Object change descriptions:
━━━━━━━━━━━━━━━━

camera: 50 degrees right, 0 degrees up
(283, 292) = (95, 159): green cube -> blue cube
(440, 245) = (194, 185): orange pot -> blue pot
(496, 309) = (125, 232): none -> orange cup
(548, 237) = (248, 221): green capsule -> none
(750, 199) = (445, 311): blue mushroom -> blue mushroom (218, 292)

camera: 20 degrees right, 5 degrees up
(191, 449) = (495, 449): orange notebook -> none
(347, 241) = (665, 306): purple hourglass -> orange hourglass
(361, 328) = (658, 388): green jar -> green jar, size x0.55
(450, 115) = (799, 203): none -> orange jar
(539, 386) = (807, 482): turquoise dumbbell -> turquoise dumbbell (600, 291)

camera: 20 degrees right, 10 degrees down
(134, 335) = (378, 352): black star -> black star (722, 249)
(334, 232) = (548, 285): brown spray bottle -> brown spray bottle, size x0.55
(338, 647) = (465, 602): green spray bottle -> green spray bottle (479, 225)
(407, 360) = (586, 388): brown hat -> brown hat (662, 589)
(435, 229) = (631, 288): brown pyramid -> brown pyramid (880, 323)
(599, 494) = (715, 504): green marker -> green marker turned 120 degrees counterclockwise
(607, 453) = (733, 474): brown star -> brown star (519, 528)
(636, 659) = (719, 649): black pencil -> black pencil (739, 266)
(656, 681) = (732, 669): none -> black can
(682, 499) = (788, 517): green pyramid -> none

━━━━━━━━━━━━━━━━

**Task instructions**
Wherever the word "size" appears in the entries above, copy that line.

**Task result**
(361, 328) = (658, 388): green jar -> green jar, size x0.55
(334, 232) = (548, 285): brown spray bottle -> brown spray bottle, size x0.55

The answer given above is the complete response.